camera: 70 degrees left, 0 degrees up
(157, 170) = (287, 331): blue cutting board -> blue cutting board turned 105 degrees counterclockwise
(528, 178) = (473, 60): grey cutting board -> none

---

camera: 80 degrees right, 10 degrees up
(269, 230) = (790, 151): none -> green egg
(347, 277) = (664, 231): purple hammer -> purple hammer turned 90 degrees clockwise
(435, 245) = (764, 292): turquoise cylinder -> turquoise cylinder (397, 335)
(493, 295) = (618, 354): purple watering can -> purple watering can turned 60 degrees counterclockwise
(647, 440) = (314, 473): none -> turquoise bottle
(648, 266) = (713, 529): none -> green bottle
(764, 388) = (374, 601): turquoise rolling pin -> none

...

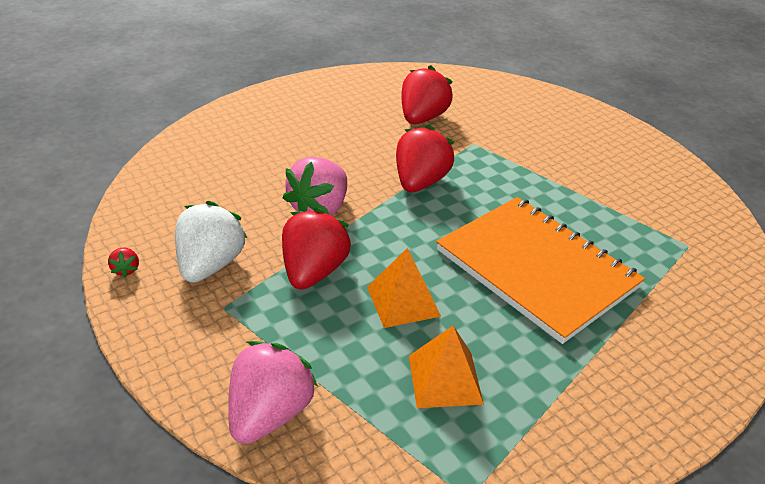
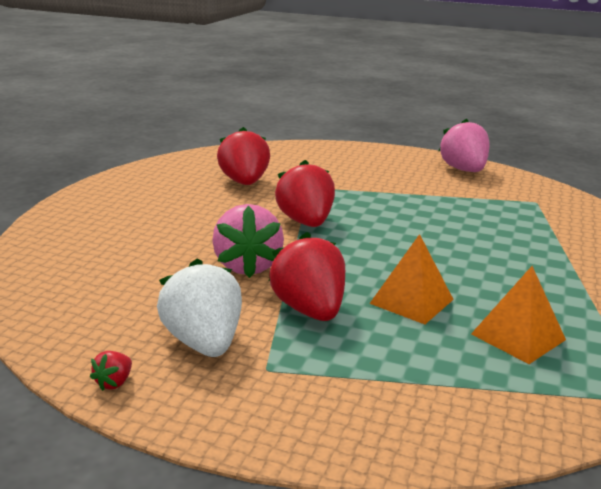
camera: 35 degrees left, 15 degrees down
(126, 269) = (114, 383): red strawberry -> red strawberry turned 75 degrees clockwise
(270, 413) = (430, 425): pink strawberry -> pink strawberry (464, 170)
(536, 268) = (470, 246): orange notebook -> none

** Task objective **
Looking back over the data above, restate word for word the lines that begin at the line with "(493, 295) = (618, 354): purple" and end at the line with "(764, 388) = (374, 601): turquoise", inclusive.

** Task answer **
(493, 295) = (618, 354): purple watering can -> purple watering can turned 60 degrees counterclockwise
(647, 440) = (314, 473): none -> turquoise bottle
(648, 266) = (713, 529): none -> green bottle
(764, 388) = (374, 601): turquoise rolling pin -> none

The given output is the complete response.